Task requirements. Every line below should come back exactly as written, though the pictures stay out.

Collected material.
———

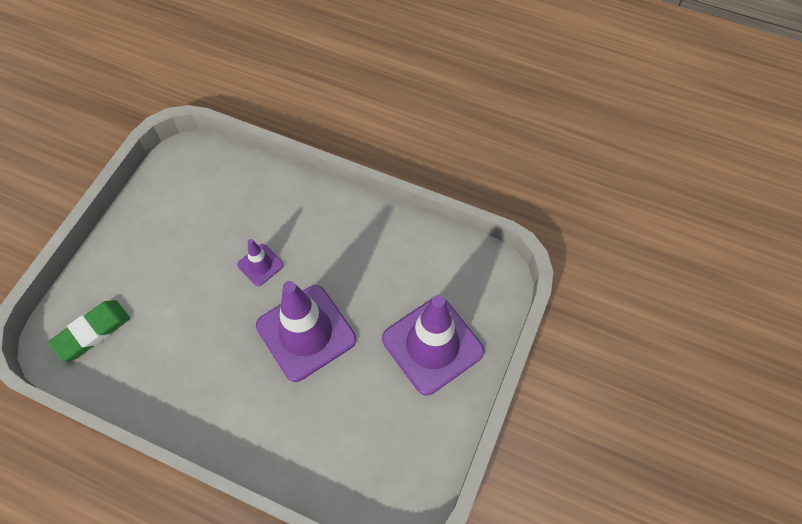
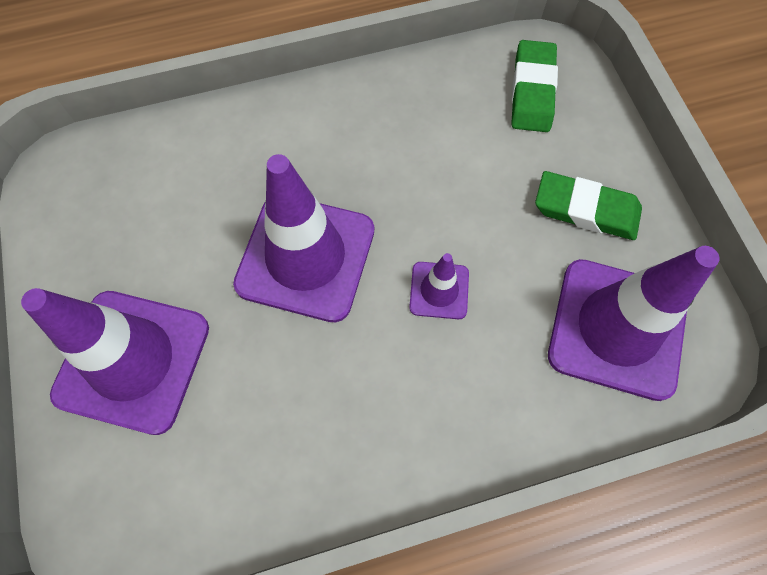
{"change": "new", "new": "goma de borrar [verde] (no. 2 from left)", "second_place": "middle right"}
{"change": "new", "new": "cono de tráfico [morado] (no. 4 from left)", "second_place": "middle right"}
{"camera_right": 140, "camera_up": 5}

———

Solution.
{"change": "new", "new": "goma de borrar [verde] (no. 2 from left)", "second_place": "middle right"}
{"change": "new", "new": "cono de tráfico [morado] (no. 4 from left)", "second_place": "middle right"}
{"camera_right": 140, "camera_up": 5}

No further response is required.